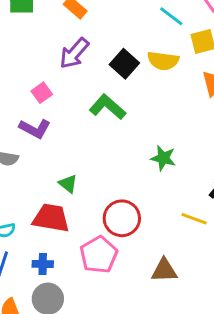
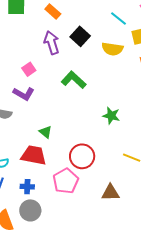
purple arrow: (74, 53) -> (52, 43), turned 120
black square: (124, 64) -> (80, 36), moved

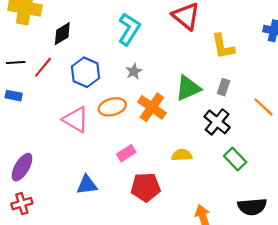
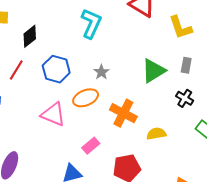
gray star: (134, 71) -> (101, 72), moved
orange cross: (152, 107) -> (123, 113), moved
black cross: (217, 122) -> (185, 98), size x0.7
pink rectangle: (126, 153) -> (91, 146), moved

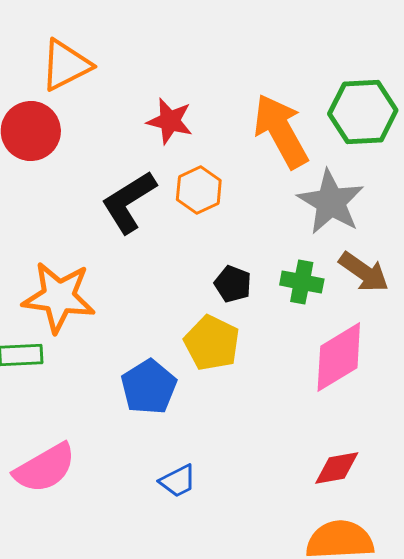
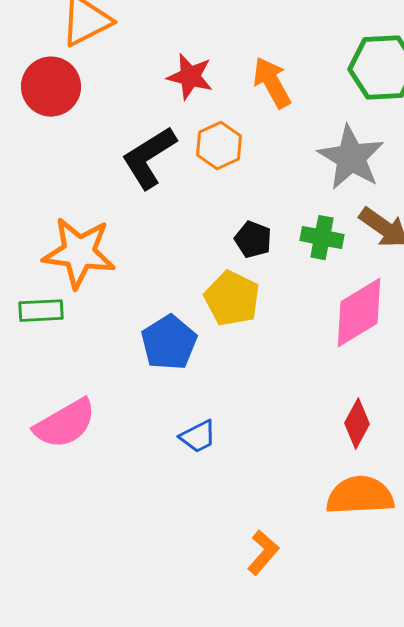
orange arrow: (281, 131) -> (272, 83), moved, size x0.7
red diamond: (337, 468) -> (357, 424), turned -51

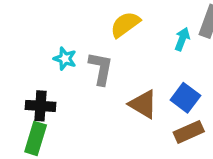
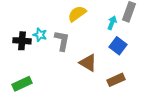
blue square: (185, 98) -> (118, 46), moved
black cross: (40, 106) -> (22, 41), moved
green rectangle: (36, 138) -> (22, 84), turned 48

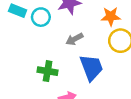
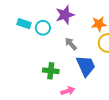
gray arrow: (74, 39) -> (71, 44), turned 80

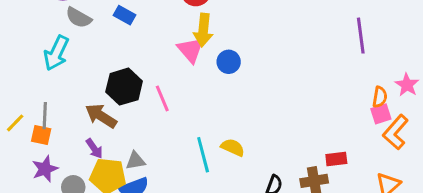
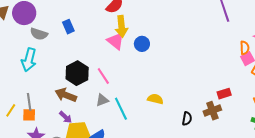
blue rectangle: (124, 15) -> (68, 27), turned 48
cyan line: (203, 155) -> (121, 109), moved
gray triangle: (135, 161) -> (102, 100), moved

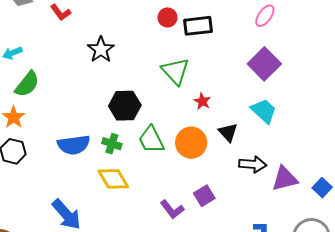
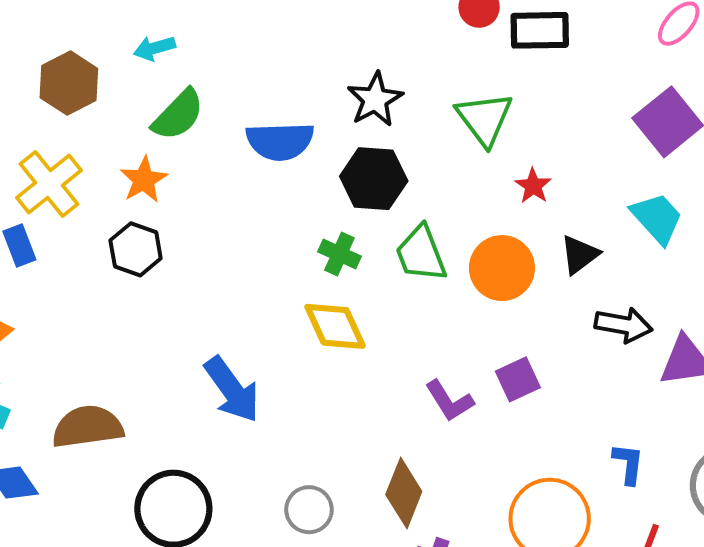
black star: (101, 50) -> (375, 99), moved
black triangle: (228, 132) -> (580, 255), turned 30
blue semicircle: (74, 145) -> (280, 141), moved

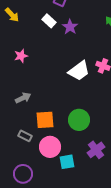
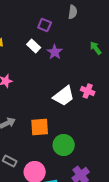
orange square: (45, 120) -> (40, 127), moved

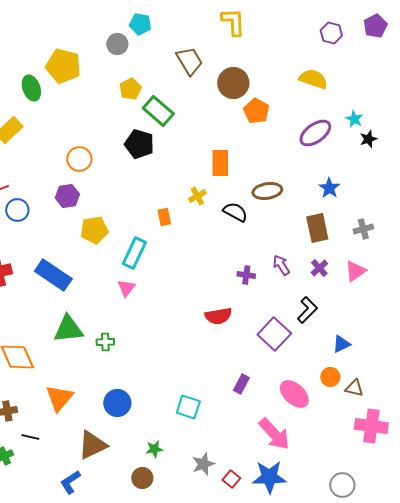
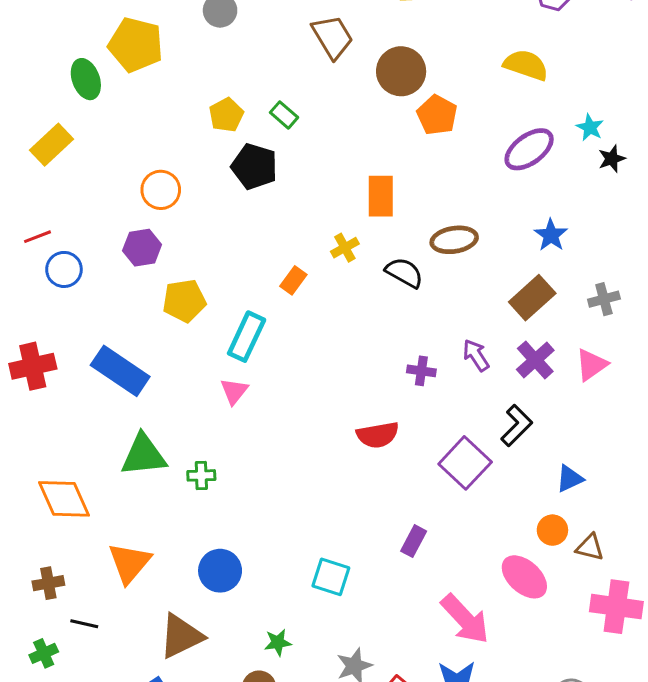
yellow pentagon: (130, 89) -> (226, 115), moved
green rectangle: (158, 111) -> (284, 115), size x0.6
orange rectangle: (164, 217) -> (293, 280), turned 48
brown rectangle: (317, 228) -> (532, 298), turned 60
purple cross: (319, 268) -> (535, 360), size x1.4
pink ellipse: (294, 394) -> (524, 577), moved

^^^^

--- Problem statement ---
Print the entries above exactly, taking out only the pictures.

--- Output for this task ---
purple arrow: (74, 53) -> (52, 43), turned 120
black square: (124, 64) -> (80, 36), moved

gray star: (134, 71) -> (101, 72), moved
orange cross: (152, 107) -> (123, 113), moved
black cross: (217, 122) -> (185, 98), size x0.7
pink rectangle: (126, 153) -> (91, 146), moved

orange arrow: (281, 131) -> (272, 83), moved, size x0.7
red diamond: (337, 468) -> (357, 424), turned -51

blue square: (185, 98) -> (118, 46), moved
black cross: (40, 106) -> (22, 41), moved
green rectangle: (36, 138) -> (22, 84), turned 48

gray arrow: (74, 39) -> (71, 44), turned 80

blue rectangle: (124, 15) -> (68, 27), turned 48
cyan line: (203, 155) -> (121, 109), moved
gray triangle: (135, 161) -> (102, 100), moved

black star: (101, 50) -> (375, 99), moved
black triangle: (228, 132) -> (580, 255), turned 30
blue semicircle: (74, 145) -> (280, 141), moved

orange square: (45, 120) -> (40, 127), moved

yellow pentagon: (130, 89) -> (226, 115), moved
green rectangle: (158, 111) -> (284, 115), size x0.6
orange rectangle: (164, 217) -> (293, 280), turned 48
brown rectangle: (317, 228) -> (532, 298), turned 60
purple cross: (319, 268) -> (535, 360), size x1.4
pink ellipse: (294, 394) -> (524, 577), moved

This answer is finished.